** GIVEN RECORDS follows **
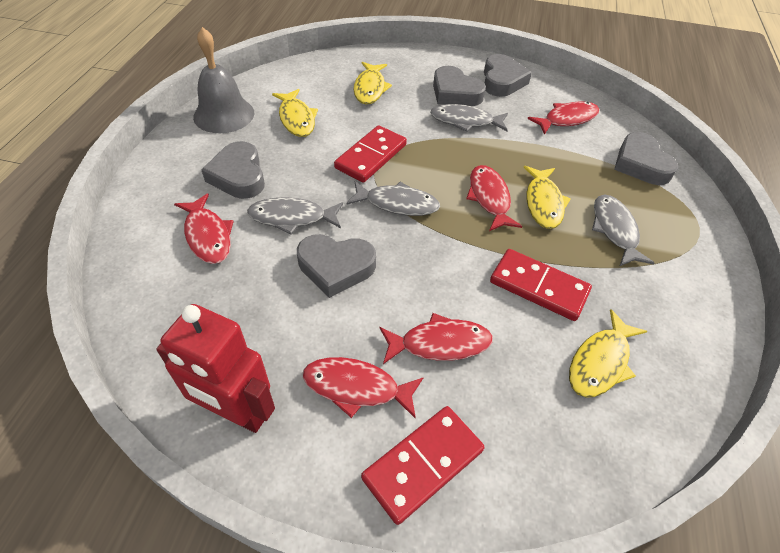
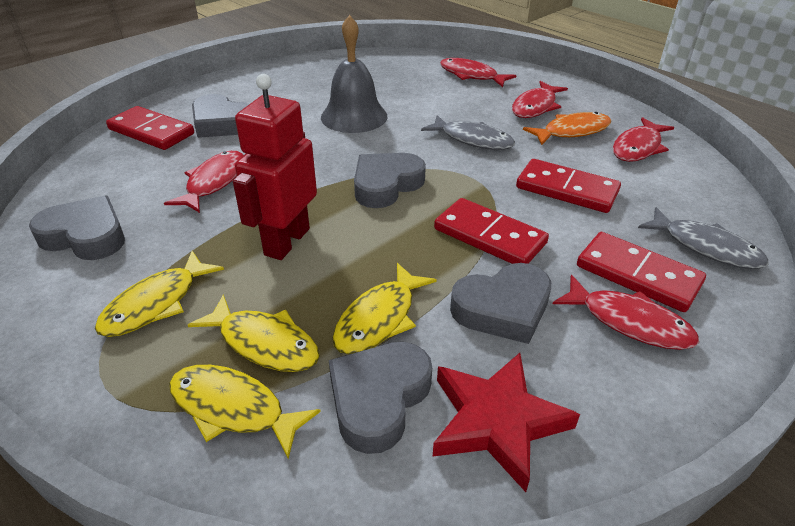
grey fish: 4 -> 2
orange fish: 0 -> 1
red domino: 3 -> 4
red star: 0 -> 1

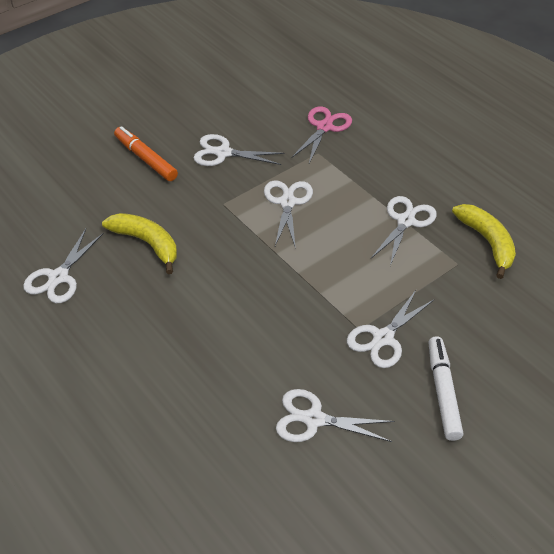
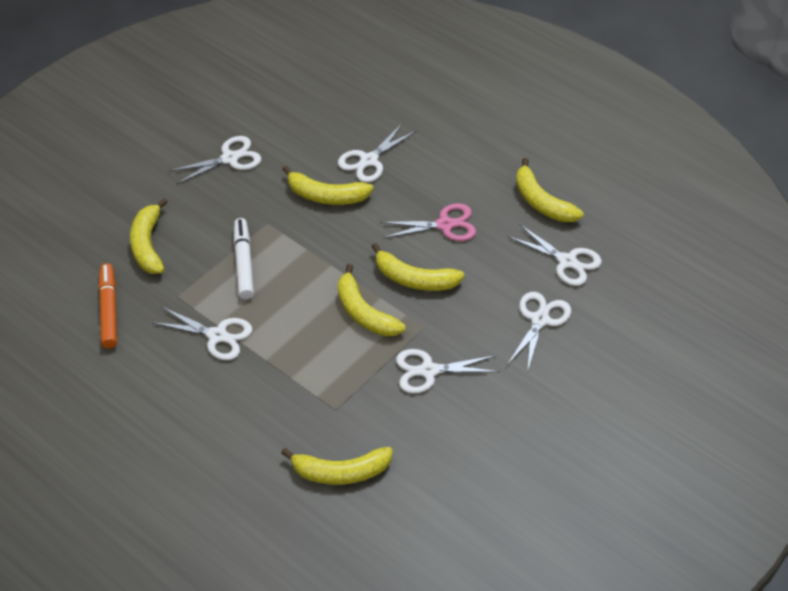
yellow banana: 2 -> 6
** End of GIVEN RECORDS **
> **THE TASK**
Repeat every line above exactly, but omit all images.

> **WRITTEN SOLUTION**
grey fish: 4 -> 2
orange fish: 0 -> 1
red domino: 3 -> 4
red star: 0 -> 1

yellow banana: 2 -> 6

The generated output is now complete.